▸ **Study material**
------------------------------------------------------------

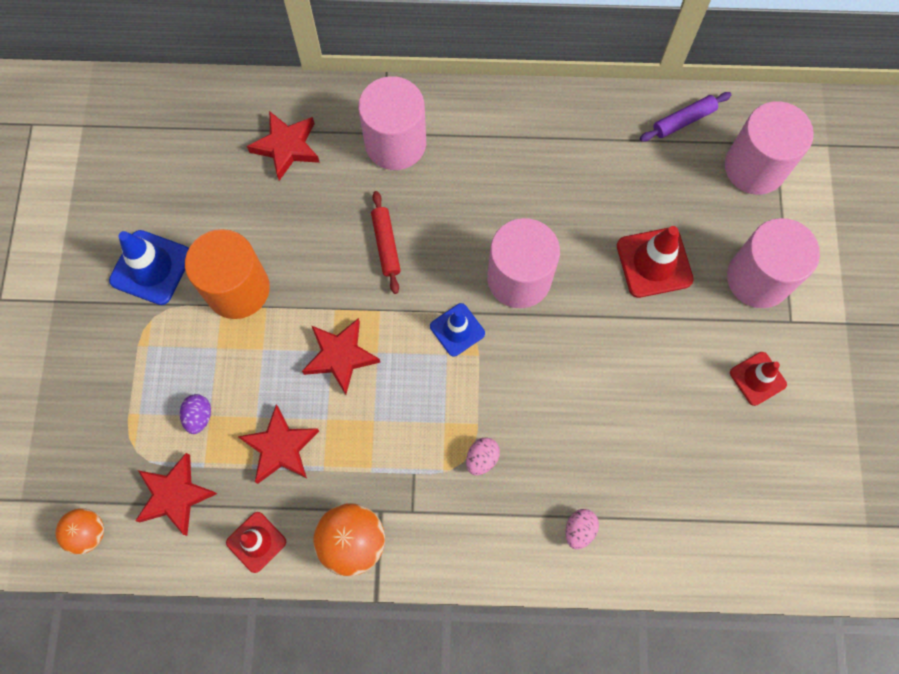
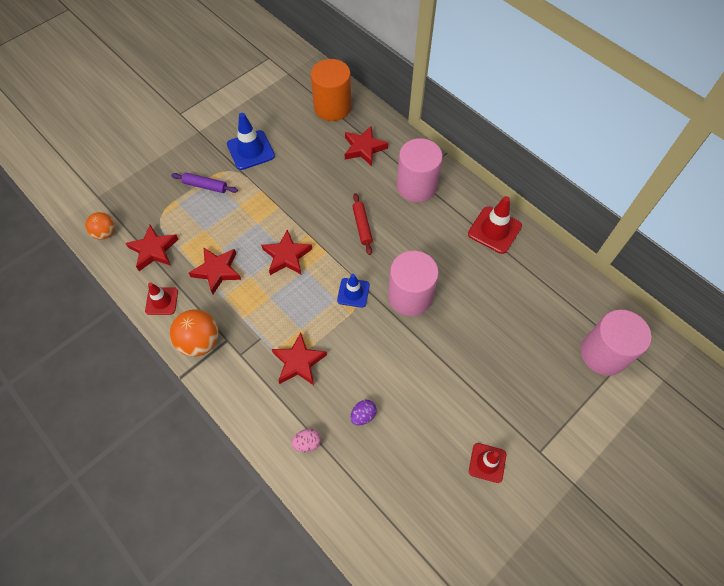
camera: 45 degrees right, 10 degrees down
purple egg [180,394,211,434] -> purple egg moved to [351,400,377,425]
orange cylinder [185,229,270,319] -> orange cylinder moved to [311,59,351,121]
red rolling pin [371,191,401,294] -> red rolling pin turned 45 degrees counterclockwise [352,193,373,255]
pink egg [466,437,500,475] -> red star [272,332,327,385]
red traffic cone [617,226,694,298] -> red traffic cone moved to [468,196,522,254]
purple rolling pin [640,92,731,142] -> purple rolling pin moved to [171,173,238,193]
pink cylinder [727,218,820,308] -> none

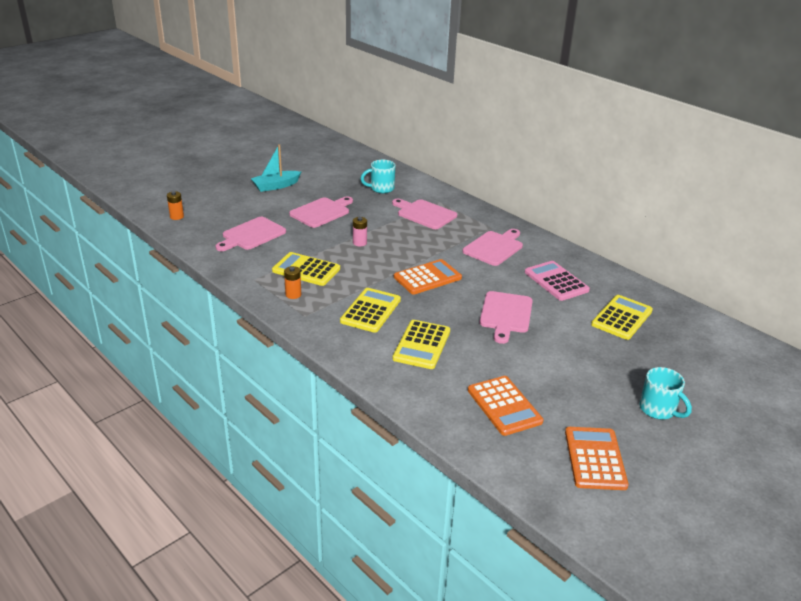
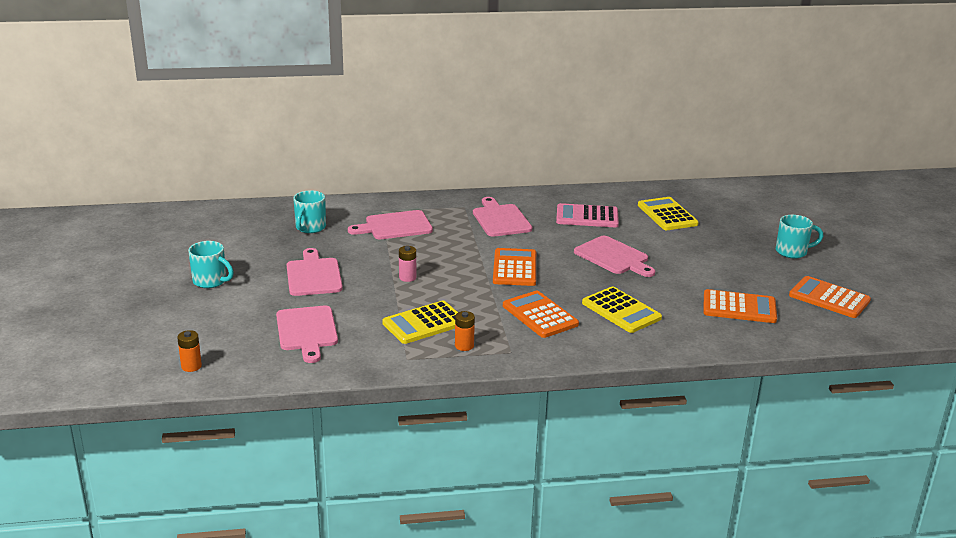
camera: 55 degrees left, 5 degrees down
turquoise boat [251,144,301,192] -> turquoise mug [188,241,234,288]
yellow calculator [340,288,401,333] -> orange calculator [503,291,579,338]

------------------------------------------------------------

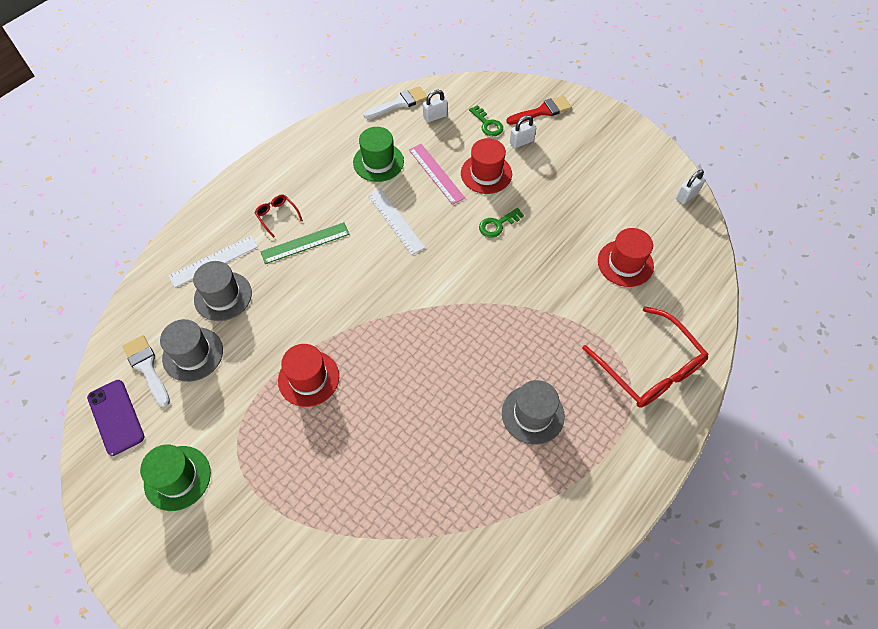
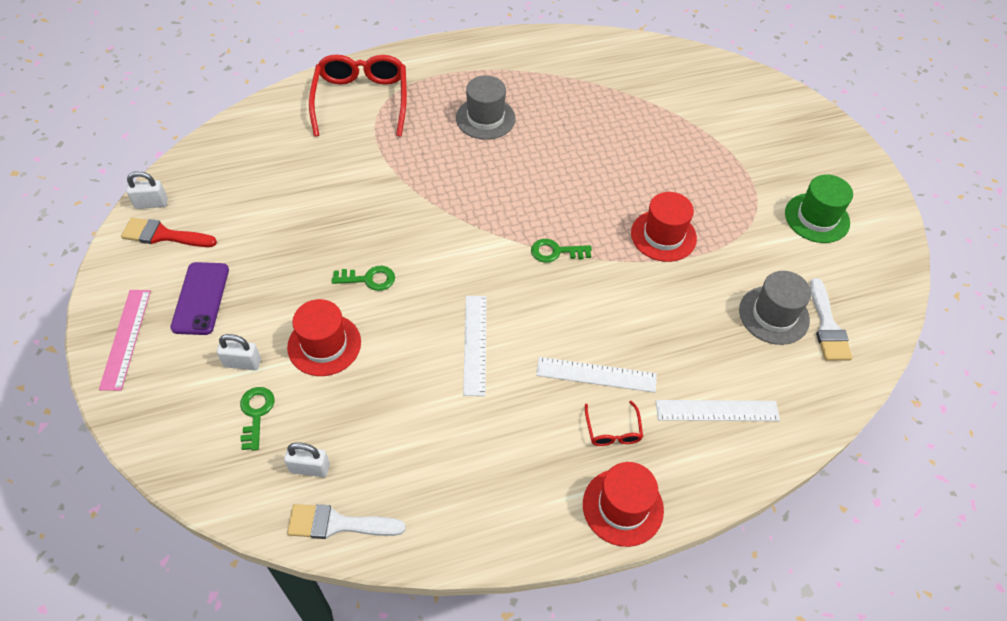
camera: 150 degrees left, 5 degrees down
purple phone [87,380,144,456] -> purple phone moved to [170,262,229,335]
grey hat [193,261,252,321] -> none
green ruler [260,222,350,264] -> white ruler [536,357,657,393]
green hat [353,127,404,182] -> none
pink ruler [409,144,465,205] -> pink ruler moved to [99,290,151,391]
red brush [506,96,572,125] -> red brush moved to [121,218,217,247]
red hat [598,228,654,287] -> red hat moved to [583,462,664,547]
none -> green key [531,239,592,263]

------------------------------------------------------------

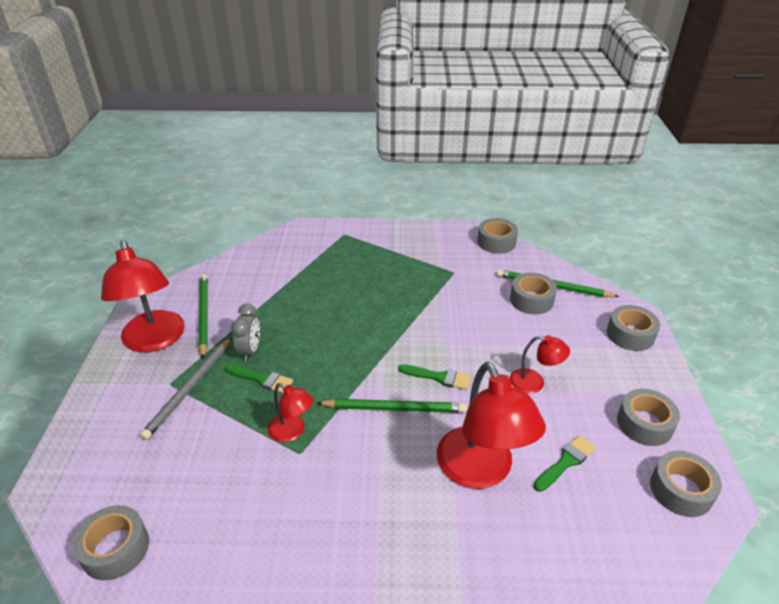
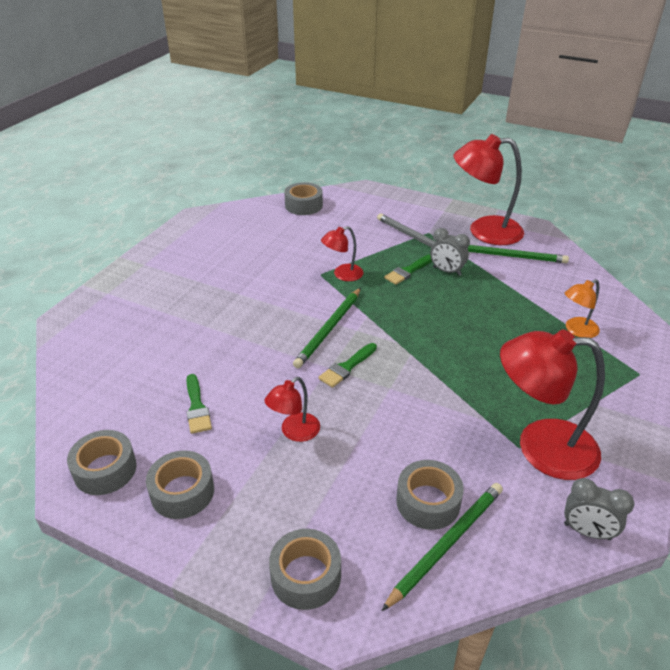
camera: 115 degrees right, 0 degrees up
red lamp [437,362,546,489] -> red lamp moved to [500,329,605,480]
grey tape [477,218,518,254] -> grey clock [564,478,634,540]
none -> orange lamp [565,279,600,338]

------------------------------------------------------------

▸ **Your instructions**
In the material above, find the line containing "turquoise boat [251,144,301,192]" and the line containing "yellow calculator [340,288,401,333]", then write out exactly those two lines and every line between them, and nothing more.

▸ **Reply to the exercise**
turquoise boat [251,144,301,192] -> turquoise mug [188,241,234,288]
yellow calculator [340,288,401,333] -> orange calculator [503,291,579,338]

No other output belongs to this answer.